**Information supplied**.
□ □ □ □ □

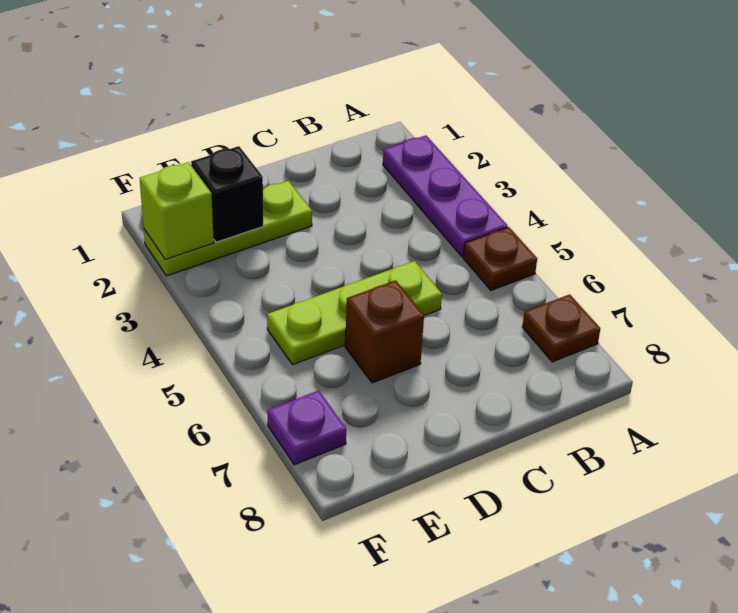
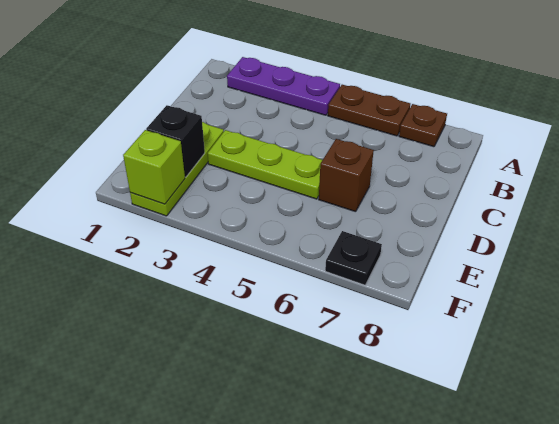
brown plate A5 level 1 -> brown plate A5:A6 level 1
lime plate C5:E5 level 1 -> lime plate D3:D5 level 1
purple plate F7 level 1 -> black plate F7 level 1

□ □ □ □ □

**Instructions to follow**.
Which lines run from the one containing "lime plate C5:E5" through the end of the material? Output them exactly.

**Final answer**.
lime plate C5:E5 level 1 -> lime plate D3:D5 level 1
purple plate F7 level 1 -> black plate F7 level 1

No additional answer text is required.